### THE PROBLEM
Report, in full, each line of the material below in which the string "degrees" occurs.

### DATASET EXCERPT
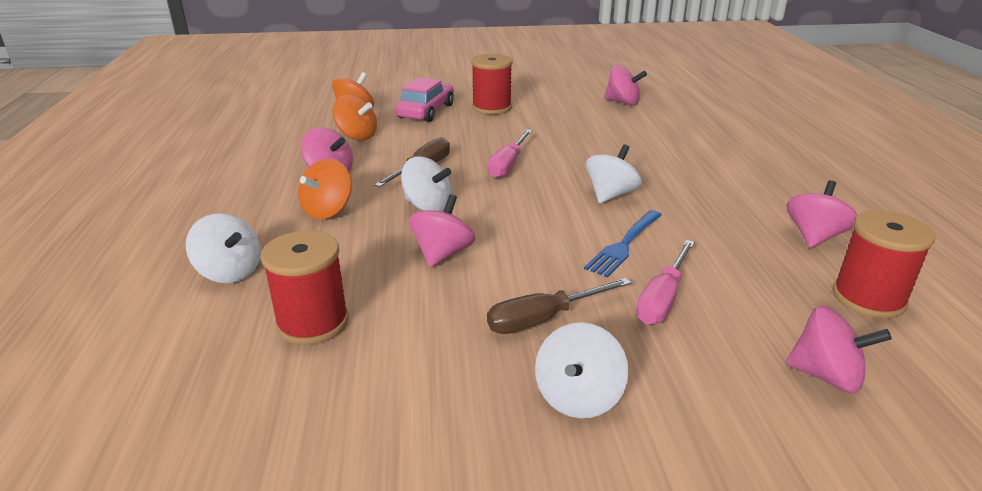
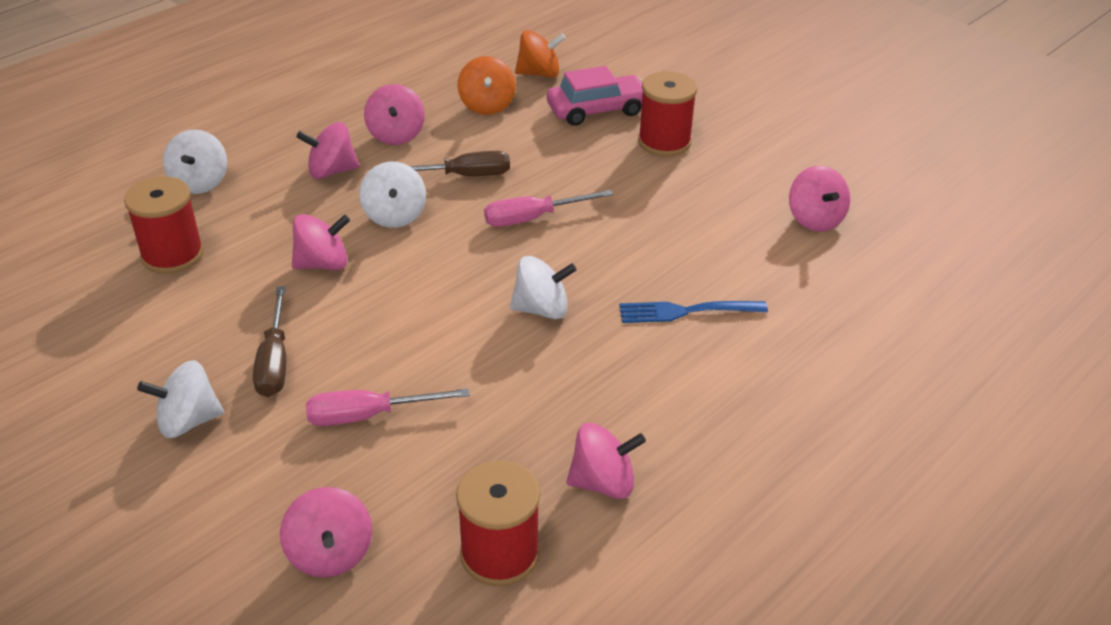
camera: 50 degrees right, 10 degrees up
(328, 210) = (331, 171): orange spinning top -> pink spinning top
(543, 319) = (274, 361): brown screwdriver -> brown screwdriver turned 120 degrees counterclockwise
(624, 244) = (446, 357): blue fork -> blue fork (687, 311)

### YOUR RESPONSE
camera: 50 degrees right, 10 degrees up
(543, 319) = (274, 361): brown screwdriver -> brown screwdriver turned 120 degrees counterclockwise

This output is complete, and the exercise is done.